> _Written task_:
Copy every one of the following entries verbatim, line by line.

> _Data excerpts_:
________________________________________
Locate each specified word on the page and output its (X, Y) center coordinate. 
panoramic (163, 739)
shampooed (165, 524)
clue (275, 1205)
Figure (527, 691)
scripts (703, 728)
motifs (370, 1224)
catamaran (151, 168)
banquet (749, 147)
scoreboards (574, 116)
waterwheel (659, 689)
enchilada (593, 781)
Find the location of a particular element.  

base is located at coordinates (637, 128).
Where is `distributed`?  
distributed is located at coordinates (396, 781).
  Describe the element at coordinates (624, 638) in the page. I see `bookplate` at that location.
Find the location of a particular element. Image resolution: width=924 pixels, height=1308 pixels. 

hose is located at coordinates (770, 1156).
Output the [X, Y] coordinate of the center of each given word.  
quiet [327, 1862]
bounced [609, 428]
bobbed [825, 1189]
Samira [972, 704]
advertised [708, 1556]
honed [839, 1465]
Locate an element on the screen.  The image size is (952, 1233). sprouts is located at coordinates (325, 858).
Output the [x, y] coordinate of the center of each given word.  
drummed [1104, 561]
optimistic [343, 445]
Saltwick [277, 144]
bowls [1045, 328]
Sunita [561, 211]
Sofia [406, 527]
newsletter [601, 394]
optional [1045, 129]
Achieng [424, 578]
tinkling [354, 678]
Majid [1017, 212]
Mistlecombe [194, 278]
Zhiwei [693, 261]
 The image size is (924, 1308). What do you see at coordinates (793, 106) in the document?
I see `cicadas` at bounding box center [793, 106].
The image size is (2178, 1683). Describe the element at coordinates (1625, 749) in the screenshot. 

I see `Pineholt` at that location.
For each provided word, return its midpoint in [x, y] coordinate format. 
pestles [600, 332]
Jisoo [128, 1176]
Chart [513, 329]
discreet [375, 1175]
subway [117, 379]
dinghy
________________________________________
> _Finished exercise_:
Locate each specified word on the page and output its (X, Y) center coordinate. 
panoramic (163, 739)
shampooed (165, 524)
clue (275, 1205)
Figure (527, 691)
scripts (703, 728)
motifs (370, 1224)
catamaran (151, 168)
banquet (749, 147)
scoreboards (574, 116)
waterwheel (659, 689)
enchilada (593, 781)
Find the location of a particular element.  

base is located at coordinates (637, 128).
Where is `distributed`?  
distributed is located at coordinates (396, 781).
  Describe the element at coordinates (624, 638) in the page. I see `bookplate` at that location.
Find the location of a particular element. Image resolution: width=924 pixels, height=1308 pixels. 

hose is located at coordinates (770, 1156).
Output the [X, Y] coordinate of the center of each given word.  
quiet [327, 1862]
bounced [609, 428]
bobbed [825, 1189]
Samira [972, 704]
advertised [708, 1556]
honed [839, 1465]
Locate an element on the screen.  The image size is (952, 1233). sprouts is located at coordinates (325, 858).
Output the [x, y] coordinate of the center of each given word.  
drummed [1104, 561]
optimistic [343, 445]
Saltwick [277, 144]
bowls [1045, 328]
Sunita [561, 211]
Sofia [406, 527]
newsletter [601, 394]
optional [1045, 129]
Achieng [424, 578]
tinkling [354, 678]
Majid [1017, 212]
Mistlecombe [194, 278]
Zhiwei [693, 261]
 The image size is (924, 1308). What do you see at coordinates (793, 106) in the document?
I see `cicadas` at bounding box center [793, 106].
The image size is (2178, 1683). Describe the element at coordinates (1625, 749) in the screenshot. 

I see `Pineholt` at that location.
For each provided word, return its midpoint in [x, y] coordinate format. 
pestles [600, 332]
Jisoo [128, 1176]
Chart [513, 329]
discreet [375, 1175]
subway [117, 379]
dinghy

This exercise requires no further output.